**Instructions to follow**
What is the number of lines in this data that contain the word "from"? Give the number alone.

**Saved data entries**
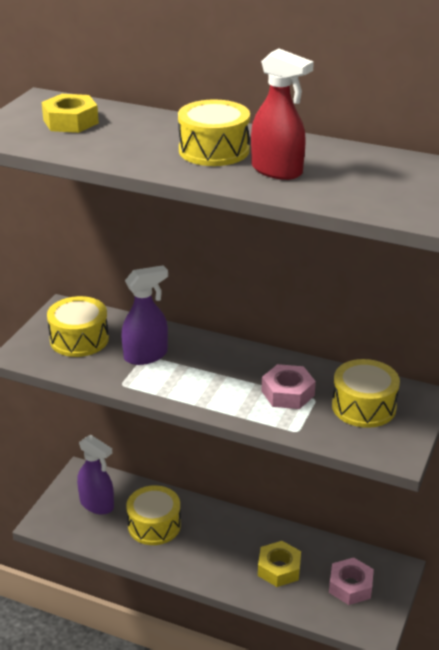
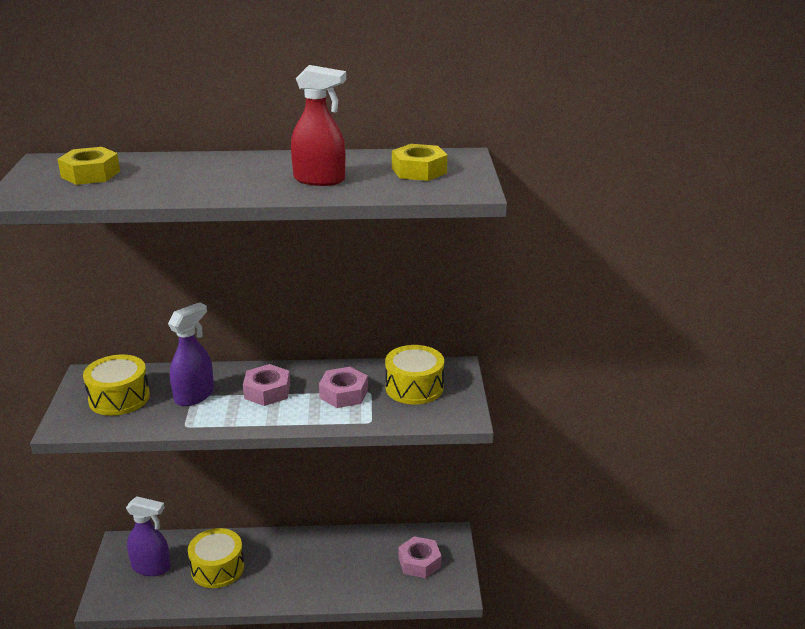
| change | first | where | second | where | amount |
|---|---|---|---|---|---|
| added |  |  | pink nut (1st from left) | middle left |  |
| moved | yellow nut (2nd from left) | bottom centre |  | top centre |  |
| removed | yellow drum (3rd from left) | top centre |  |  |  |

**Solution for this problem**
3